WHAT IS EXPECTED:
Only the text of the records belongs in the answer, copied exactly, with every picture omitted.

(Scene change data)
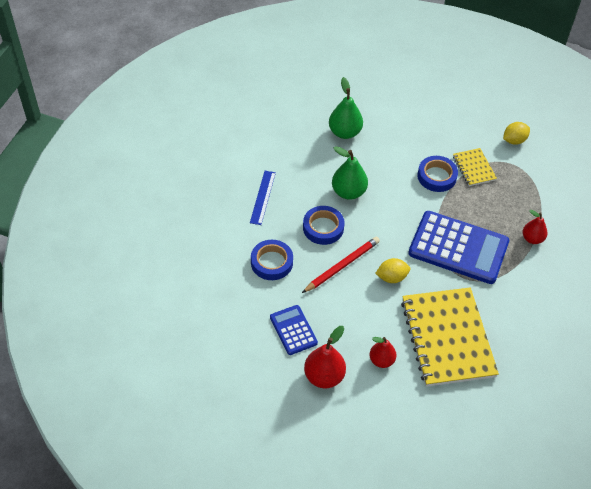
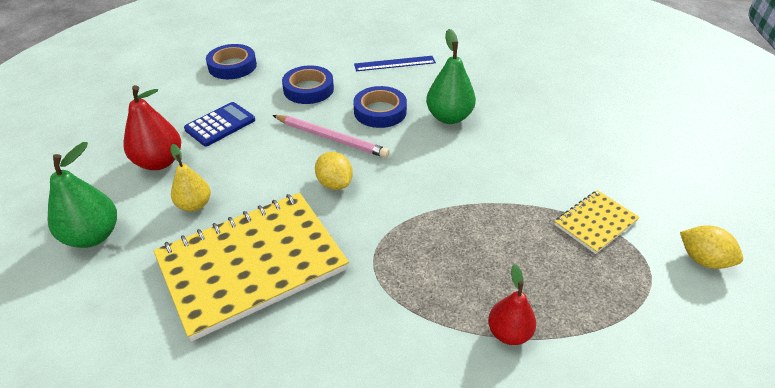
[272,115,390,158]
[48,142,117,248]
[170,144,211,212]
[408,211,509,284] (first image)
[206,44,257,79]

RESULT FOR THIS TASK:
[272,115,390,158]
[48,142,117,248]
[170,144,211,212]
[408,211,509,284] (first image)
[206,44,257,79]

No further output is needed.